Using the records below, quote only the span that opens with the line containing "(112, 279) = (286, 507): none -> yellow drum" and closes with the line containing "(482, 235) = (173, 292): white", exactly and inclusively.
--
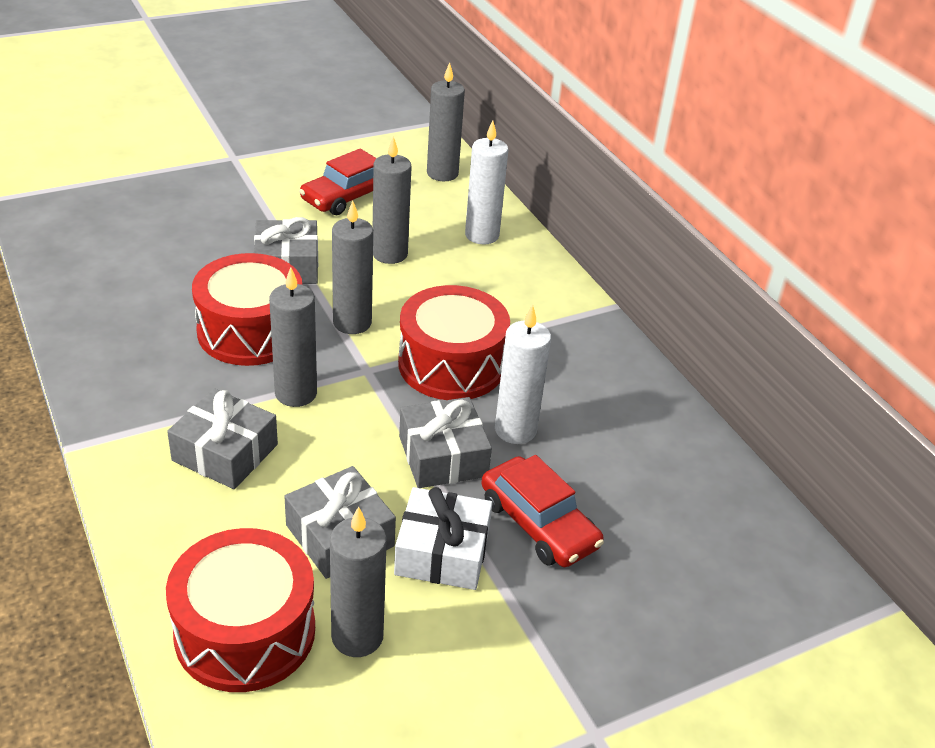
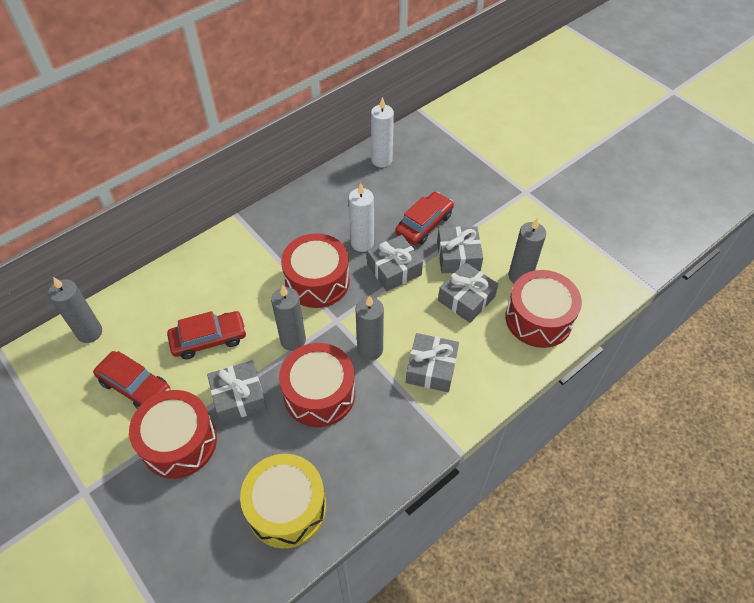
camera: 100 degrees left, 15 degrees up
(112, 279) = (286, 507): none -> yellow drum
(252, 217) = (179, 442): none -> red drum
(389, 254) = (209, 339): grey candle -> red car
(442, 552) = (458, 256): white gift -> grey gift
(482, 235) = (173, 292): white candle -> white candle (381, 160)

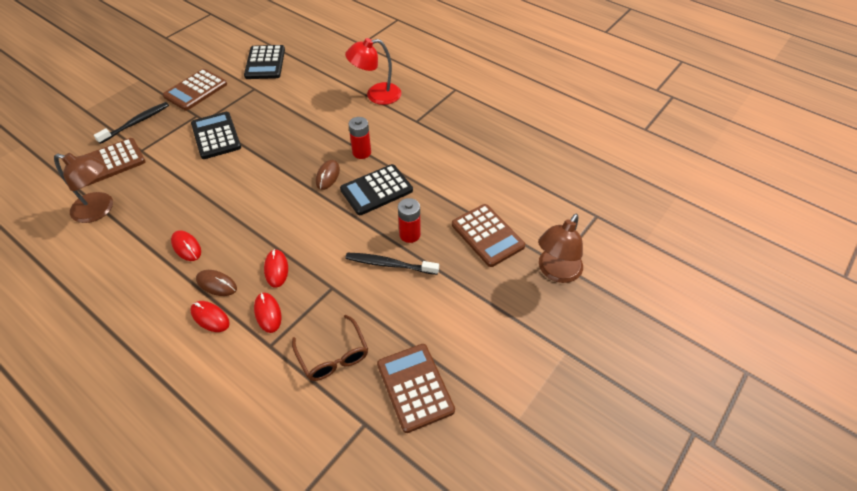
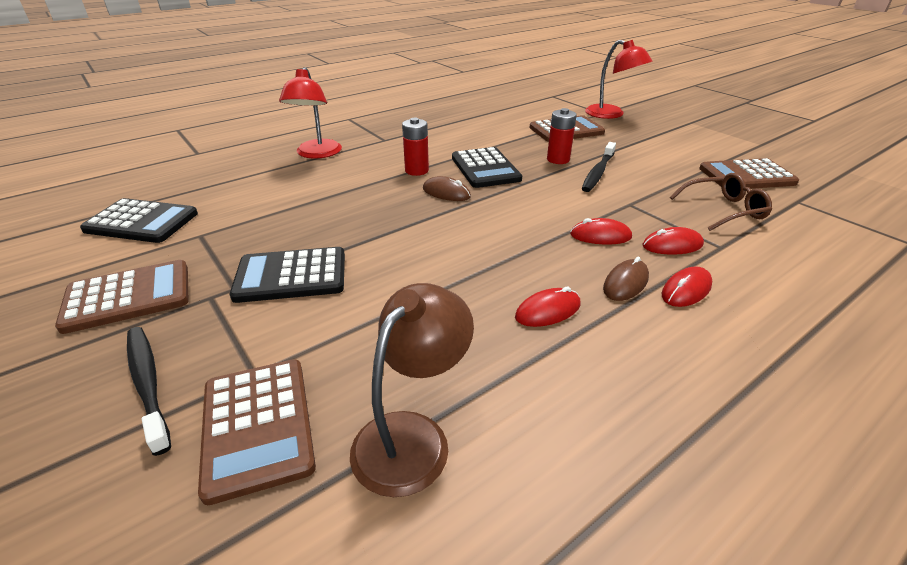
camera: 75 degrees left, 15 degrees down
(196, 90) = (128, 296): brown calculator -> brown calculator turned 75 degrees counterclockwise
(556, 272) = (611, 114): brown lamp -> red lamp

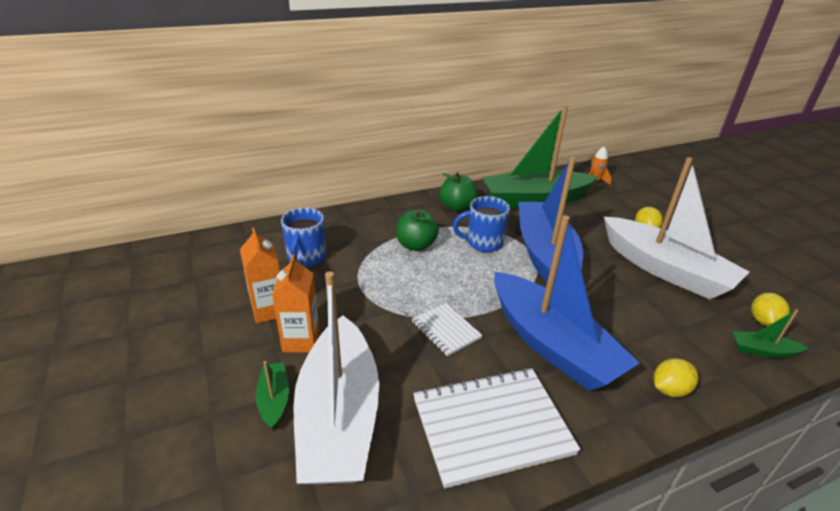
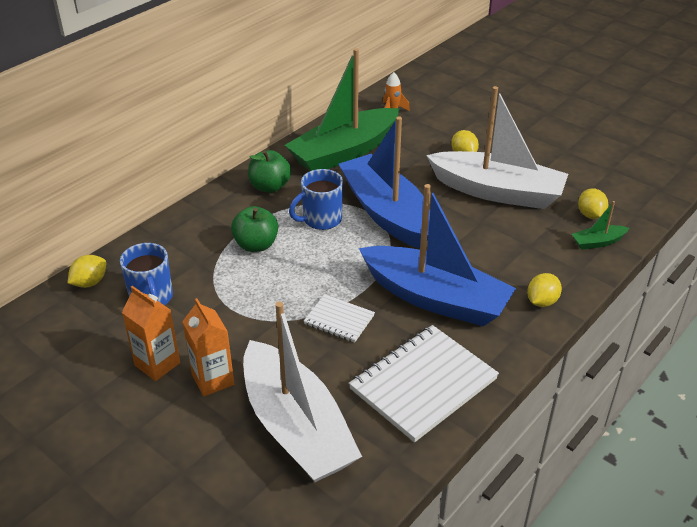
camera: 25 degrees left, 5 degrees up
(272, 232) = (90, 282): none -> yellow lemon
(274, 400) = (229, 438): green boat -> none

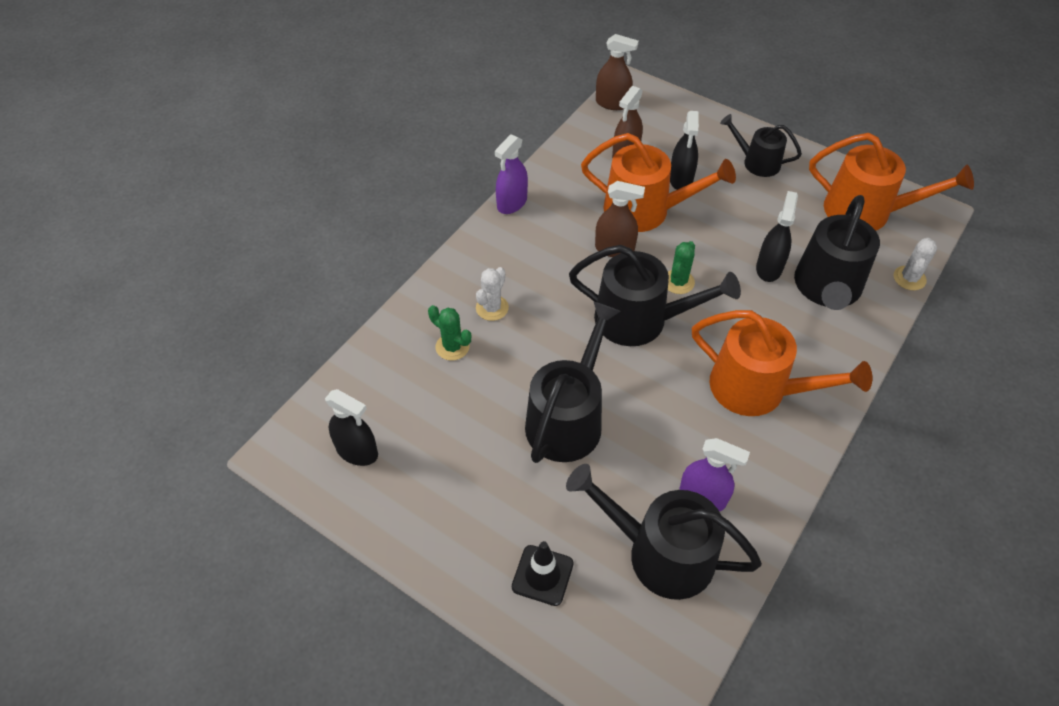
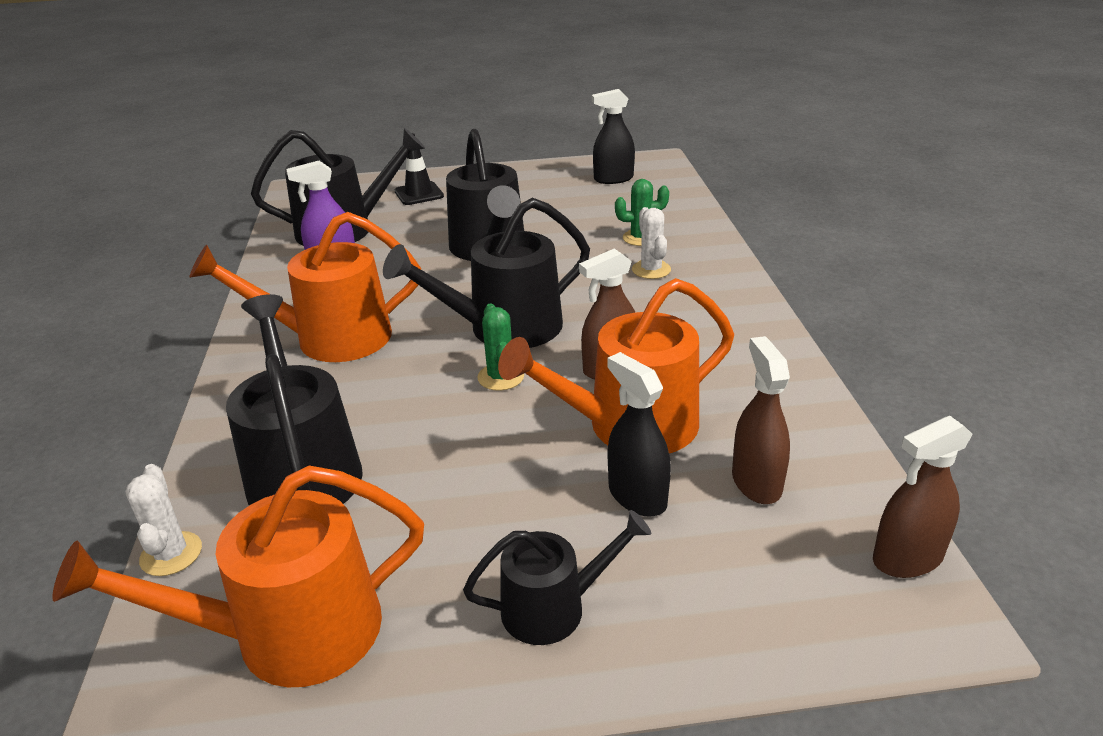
camera: 140 degrees right, 20 degrees down
(512, 203) = (781, 346): purple spray bottle -> none
(769, 268) = (401, 451): black spray bottle -> none

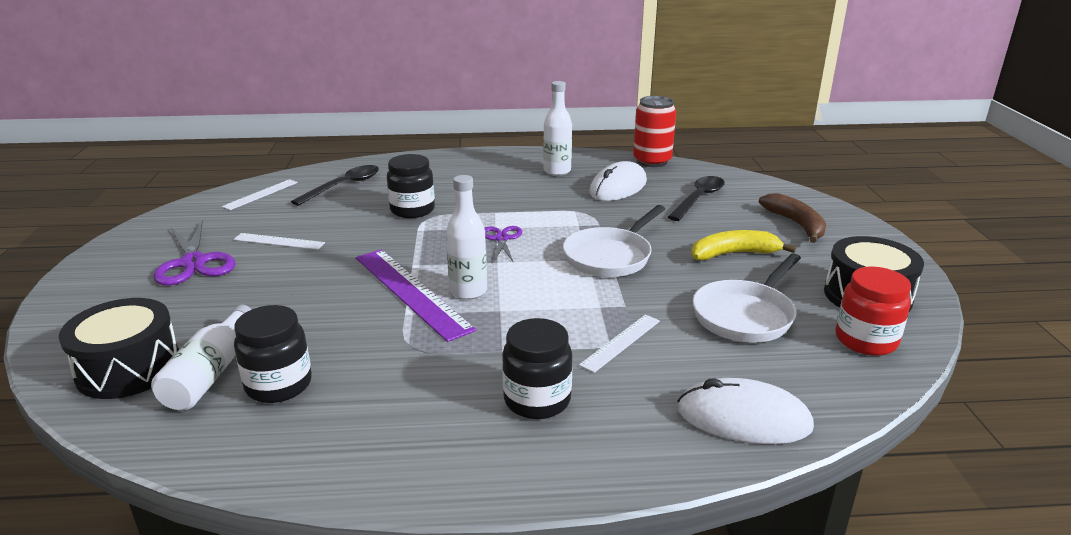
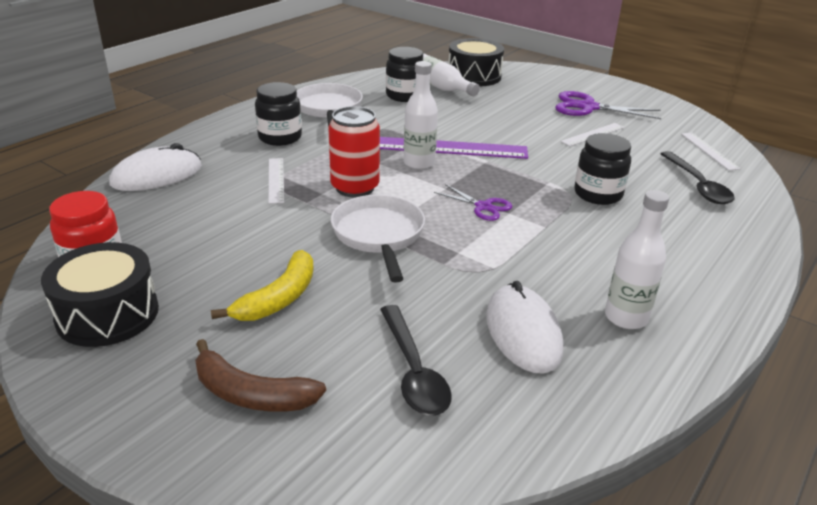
camera: 130 degrees right, 5 degrees up
(652, 161) = (586, 426): red can -> red can (355, 188)
(745, 315) = (209, 238): white pan -> white pan (328, 109)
--
Task output>
(112, 279) = (286, 507): none -> yellow drum
(252, 217) = (179, 442): none -> red drum
(389, 254) = (209, 339): grey candle -> red car
(442, 552) = (458, 256): white gift -> grey gift
(482, 235) = (173, 292): white candle -> white candle (381, 160)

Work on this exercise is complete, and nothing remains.